[Exercise aim] Beginning at the line that contains "camera: 40 degrees right, 5 degrees down", write out each remaining line of the entries below exactly as it stands.

Exercise materials Start Marker

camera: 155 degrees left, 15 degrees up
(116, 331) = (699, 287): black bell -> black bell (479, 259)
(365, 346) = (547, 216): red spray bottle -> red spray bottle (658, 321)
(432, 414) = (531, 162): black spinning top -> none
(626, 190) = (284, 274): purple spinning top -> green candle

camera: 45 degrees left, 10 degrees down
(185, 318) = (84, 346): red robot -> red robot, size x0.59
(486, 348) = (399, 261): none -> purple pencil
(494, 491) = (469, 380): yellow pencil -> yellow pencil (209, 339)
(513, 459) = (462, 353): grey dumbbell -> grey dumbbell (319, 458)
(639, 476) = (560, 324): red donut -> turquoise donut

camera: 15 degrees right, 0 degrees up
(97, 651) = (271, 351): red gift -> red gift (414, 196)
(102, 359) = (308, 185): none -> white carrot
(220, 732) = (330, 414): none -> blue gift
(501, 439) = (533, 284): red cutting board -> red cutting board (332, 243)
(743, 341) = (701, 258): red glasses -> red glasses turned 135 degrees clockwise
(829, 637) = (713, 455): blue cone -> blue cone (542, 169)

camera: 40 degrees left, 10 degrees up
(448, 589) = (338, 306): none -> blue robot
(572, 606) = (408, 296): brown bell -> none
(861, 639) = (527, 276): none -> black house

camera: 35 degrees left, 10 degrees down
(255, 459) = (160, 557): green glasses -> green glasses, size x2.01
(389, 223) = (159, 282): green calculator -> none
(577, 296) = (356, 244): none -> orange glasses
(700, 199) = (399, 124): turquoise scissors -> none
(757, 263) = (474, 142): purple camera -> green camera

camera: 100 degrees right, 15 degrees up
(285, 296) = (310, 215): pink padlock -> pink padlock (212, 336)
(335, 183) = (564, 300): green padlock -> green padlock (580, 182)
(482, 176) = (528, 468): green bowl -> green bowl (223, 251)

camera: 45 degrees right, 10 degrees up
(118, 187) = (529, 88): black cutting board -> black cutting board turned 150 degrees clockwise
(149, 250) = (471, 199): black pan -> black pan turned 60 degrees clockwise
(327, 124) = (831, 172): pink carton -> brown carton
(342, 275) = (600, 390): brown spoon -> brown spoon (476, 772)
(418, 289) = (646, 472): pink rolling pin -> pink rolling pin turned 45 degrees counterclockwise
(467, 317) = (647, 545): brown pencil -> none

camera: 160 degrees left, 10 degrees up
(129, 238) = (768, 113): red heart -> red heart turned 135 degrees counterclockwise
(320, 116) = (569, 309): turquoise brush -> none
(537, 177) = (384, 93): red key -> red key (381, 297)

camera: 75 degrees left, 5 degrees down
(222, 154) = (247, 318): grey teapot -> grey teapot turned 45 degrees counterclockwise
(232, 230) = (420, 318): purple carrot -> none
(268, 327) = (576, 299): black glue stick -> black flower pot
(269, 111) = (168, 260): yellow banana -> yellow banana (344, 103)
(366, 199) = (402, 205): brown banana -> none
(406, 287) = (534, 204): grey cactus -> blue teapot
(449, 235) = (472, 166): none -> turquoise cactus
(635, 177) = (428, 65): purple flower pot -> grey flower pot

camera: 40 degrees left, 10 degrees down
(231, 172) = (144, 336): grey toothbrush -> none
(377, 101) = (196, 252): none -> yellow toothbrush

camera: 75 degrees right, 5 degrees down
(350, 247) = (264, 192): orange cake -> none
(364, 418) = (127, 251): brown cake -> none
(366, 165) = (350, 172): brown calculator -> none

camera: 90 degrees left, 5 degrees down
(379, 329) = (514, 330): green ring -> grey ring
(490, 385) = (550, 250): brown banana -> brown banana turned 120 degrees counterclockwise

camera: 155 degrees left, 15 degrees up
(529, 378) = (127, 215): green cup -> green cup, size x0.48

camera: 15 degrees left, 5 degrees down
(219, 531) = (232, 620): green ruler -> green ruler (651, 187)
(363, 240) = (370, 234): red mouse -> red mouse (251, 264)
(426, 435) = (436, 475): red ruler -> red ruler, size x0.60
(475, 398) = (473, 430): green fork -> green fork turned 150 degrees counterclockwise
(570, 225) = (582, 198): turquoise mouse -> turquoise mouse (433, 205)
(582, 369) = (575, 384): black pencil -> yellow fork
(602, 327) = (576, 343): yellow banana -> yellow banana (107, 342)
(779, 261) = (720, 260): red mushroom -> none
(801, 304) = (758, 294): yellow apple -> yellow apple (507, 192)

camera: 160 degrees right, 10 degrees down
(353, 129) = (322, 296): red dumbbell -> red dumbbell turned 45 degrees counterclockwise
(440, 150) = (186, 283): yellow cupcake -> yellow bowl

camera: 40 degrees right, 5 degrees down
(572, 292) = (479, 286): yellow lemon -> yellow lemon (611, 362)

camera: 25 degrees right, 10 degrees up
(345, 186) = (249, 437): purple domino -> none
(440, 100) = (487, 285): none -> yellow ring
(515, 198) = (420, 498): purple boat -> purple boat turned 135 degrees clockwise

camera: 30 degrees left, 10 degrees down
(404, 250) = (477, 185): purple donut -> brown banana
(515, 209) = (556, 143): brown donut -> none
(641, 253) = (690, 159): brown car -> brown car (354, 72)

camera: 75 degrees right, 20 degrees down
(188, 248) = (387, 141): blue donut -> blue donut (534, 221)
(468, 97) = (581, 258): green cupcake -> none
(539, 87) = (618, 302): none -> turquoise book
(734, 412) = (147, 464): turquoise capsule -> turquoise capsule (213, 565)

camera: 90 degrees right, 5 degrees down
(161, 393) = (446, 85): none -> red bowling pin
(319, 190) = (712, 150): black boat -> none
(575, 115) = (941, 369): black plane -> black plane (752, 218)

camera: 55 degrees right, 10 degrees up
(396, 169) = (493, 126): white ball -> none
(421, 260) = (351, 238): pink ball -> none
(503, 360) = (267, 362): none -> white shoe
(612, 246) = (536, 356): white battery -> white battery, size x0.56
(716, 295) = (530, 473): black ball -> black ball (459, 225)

Exercise materials End Marker

[Exercise answer]
camera: 40 degrees right, 5 degrees down
(572, 292) = (479, 286): yellow lemon -> yellow lemon (611, 362)

camera: 25 degrees right, 10 degrees up
(345, 186) = (249, 437): purple domino -> none
(440, 100) = (487, 285): none -> yellow ring
(515, 198) = (420, 498): purple boat -> purple boat turned 135 degrees clockwise

camera: 30 degrees left, 10 degrees down
(404, 250) = (477, 185): purple donut -> brown banana
(515, 209) = (556, 143): brown donut -> none
(641, 253) = (690, 159): brown car -> brown car (354, 72)

camera: 75 degrees right, 20 degrees down
(188, 248) = (387, 141): blue donut -> blue donut (534, 221)
(468, 97) = (581, 258): green cupcake -> none
(539, 87) = (618, 302): none -> turquoise book
(734, 412) = (147, 464): turquoise capsule -> turquoise capsule (213, 565)

camera: 90 degrees right, 5 degrees down
(161, 393) = (446, 85): none -> red bowling pin
(319, 190) = (712, 150): black boat -> none
(575, 115) = (941, 369): black plane -> black plane (752, 218)

camera: 55 degrees right, 10 degrees up
(396, 169) = (493, 126): white ball -> none
(421, 260) = (351, 238): pink ball -> none
(503, 360) = (267, 362): none -> white shoe
(612, 246) = (536, 356): white battery -> white battery, size x0.56
(716, 295) = (530, 473): black ball -> black ball (459, 225)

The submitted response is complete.